Restate word for word the line containing "none -> tan brick H1 level 1" and each line that follows it, through the last line below, and nothing else.

*** Opening DATASET RECORDS ***

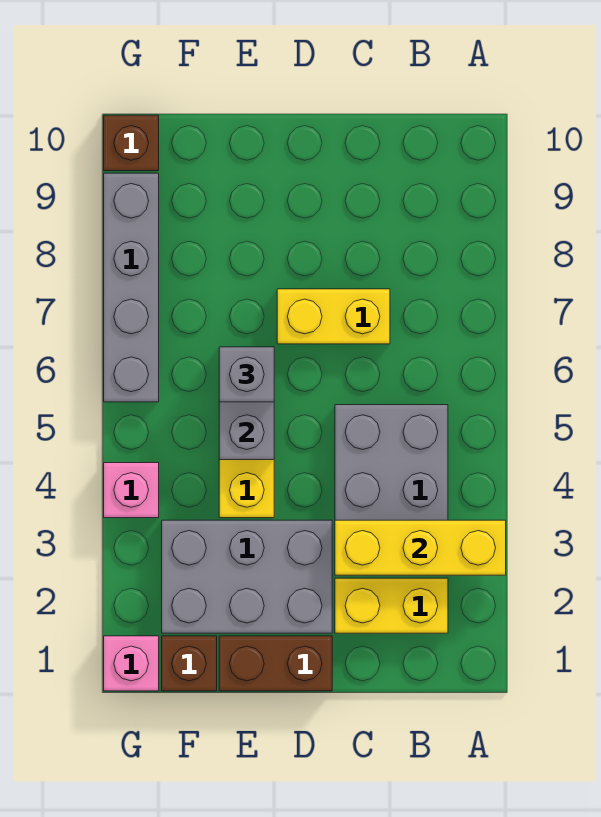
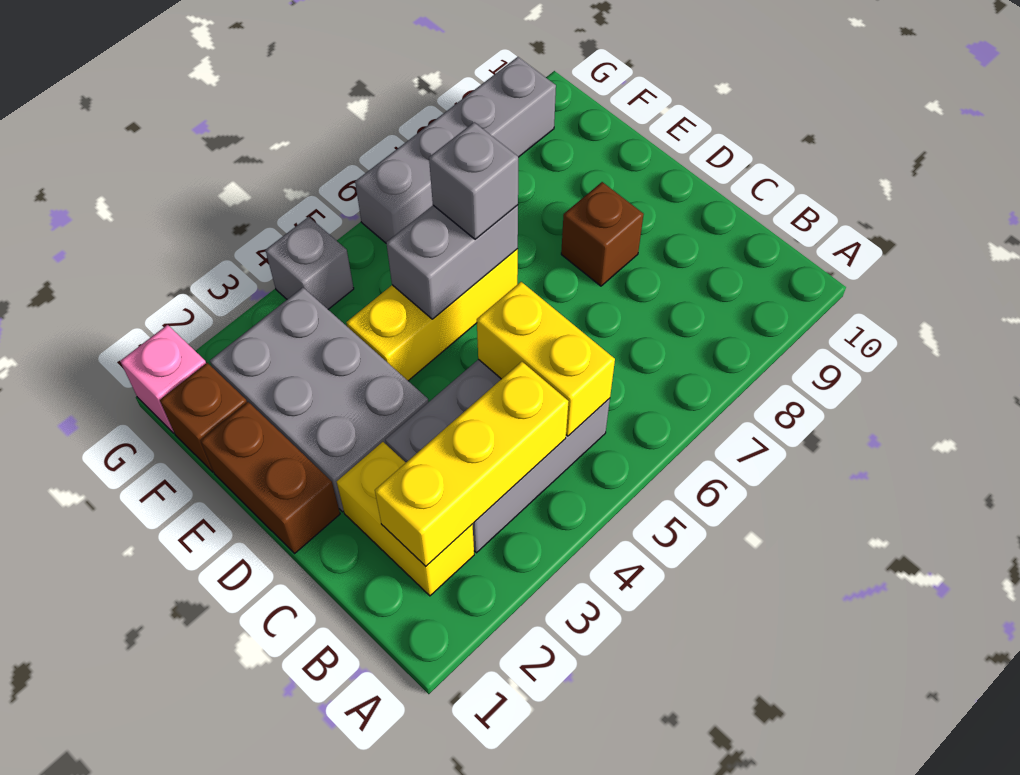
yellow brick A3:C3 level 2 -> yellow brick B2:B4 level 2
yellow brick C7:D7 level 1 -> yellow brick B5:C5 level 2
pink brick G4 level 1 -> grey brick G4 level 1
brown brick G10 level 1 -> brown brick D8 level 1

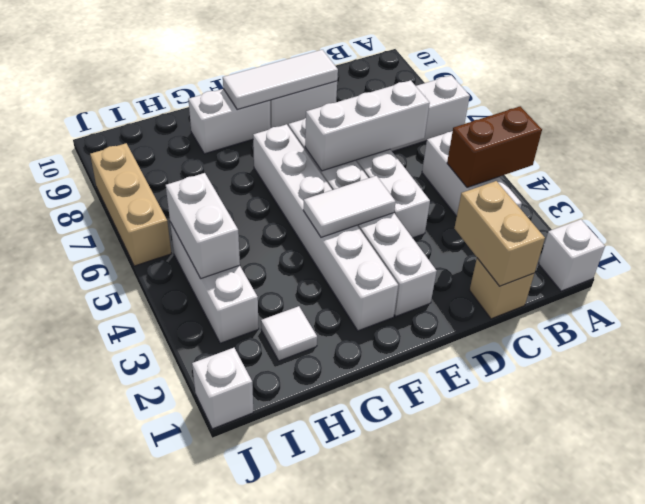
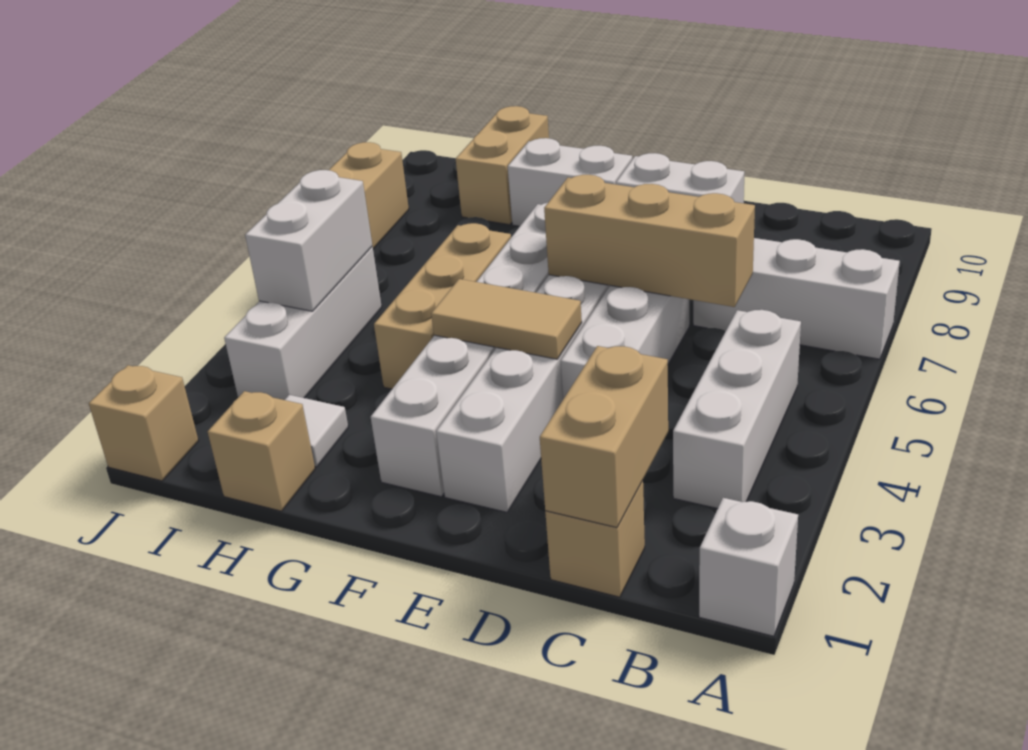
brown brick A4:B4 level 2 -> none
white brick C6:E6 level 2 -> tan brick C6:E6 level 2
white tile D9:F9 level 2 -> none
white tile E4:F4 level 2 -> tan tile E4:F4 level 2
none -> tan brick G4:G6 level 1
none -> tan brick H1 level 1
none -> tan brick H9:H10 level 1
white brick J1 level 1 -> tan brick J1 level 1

*** Closing DATASET RECORDS ***

**RESPONSE BELOW:**
none -> tan brick H1 level 1
none -> tan brick H9:H10 level 1
white brick J1 level 1 -> tan brick J1 level 1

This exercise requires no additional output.